[Stored data entries]
--------------------------------

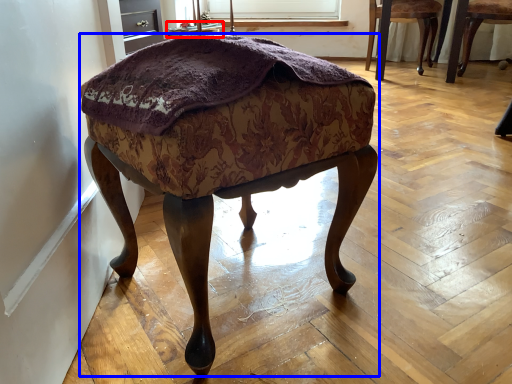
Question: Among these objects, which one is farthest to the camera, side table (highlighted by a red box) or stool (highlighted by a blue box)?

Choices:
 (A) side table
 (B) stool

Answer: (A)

--------------------------------

Exercise
Copy each of the records above word for word, omitting the pictures.

Output for this exercise
Question: Among these objects, which one is farthest to the camera, side table (highlighted by a red box) or stool (highlighted by a blue box)?

Choices:
 (A) side table
 (B) stool

Answer: (A)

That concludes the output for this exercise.